# What you are asked to do
Give again, word for word, every line below from the one that has "(219, 292) = (787, 369): brown" through the one that has "(554, 151) = (191, 359): pink", both included, and no others.

# Records
#####
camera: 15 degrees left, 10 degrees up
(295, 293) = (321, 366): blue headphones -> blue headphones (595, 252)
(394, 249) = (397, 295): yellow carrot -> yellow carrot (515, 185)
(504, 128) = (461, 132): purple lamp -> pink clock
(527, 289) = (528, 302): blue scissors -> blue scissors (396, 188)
#####
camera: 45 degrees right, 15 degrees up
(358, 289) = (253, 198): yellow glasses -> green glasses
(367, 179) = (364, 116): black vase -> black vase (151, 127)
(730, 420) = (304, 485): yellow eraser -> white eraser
#####
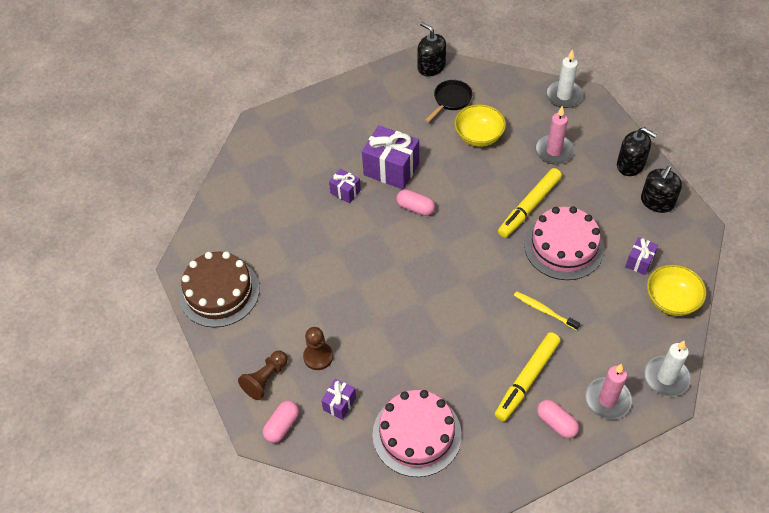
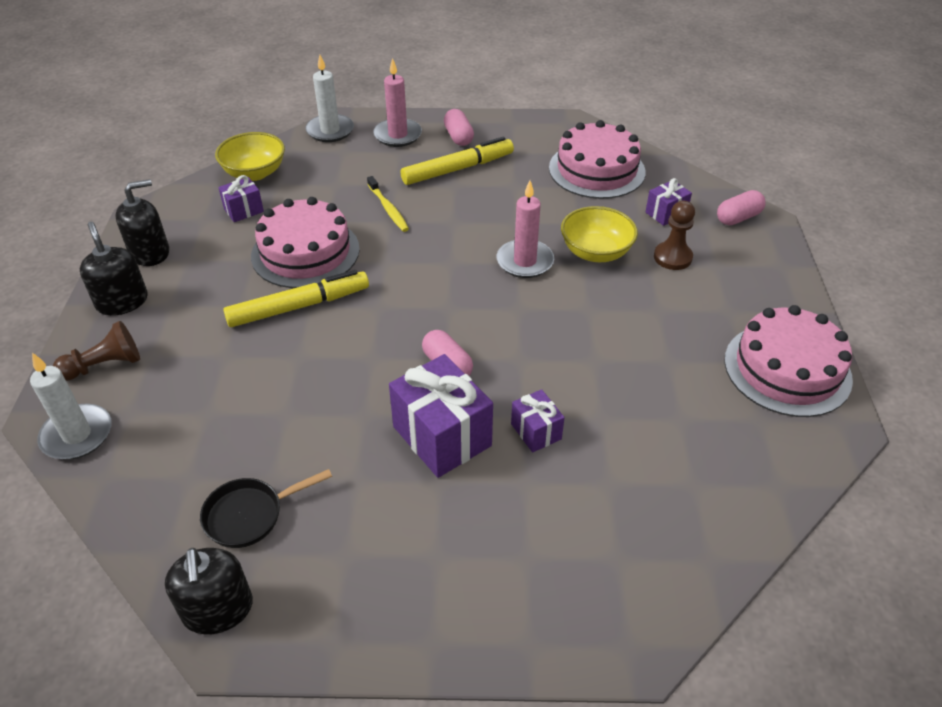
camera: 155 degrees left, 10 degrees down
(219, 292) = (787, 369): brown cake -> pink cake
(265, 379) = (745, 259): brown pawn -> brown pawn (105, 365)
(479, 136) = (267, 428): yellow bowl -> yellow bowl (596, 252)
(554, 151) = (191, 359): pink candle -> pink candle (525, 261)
#####
# Response below
(219, 292) = (787, 369): brown cake -> pink cake
(265, 379) = (745, 259): brown pawn -> brown pawn (105, 365)
(479, 136) = (267, 428): yellow bowl -> yellow bowl (596, 252)
(554, 151) = (191, 359): pink candle -> pink candle (525, 261)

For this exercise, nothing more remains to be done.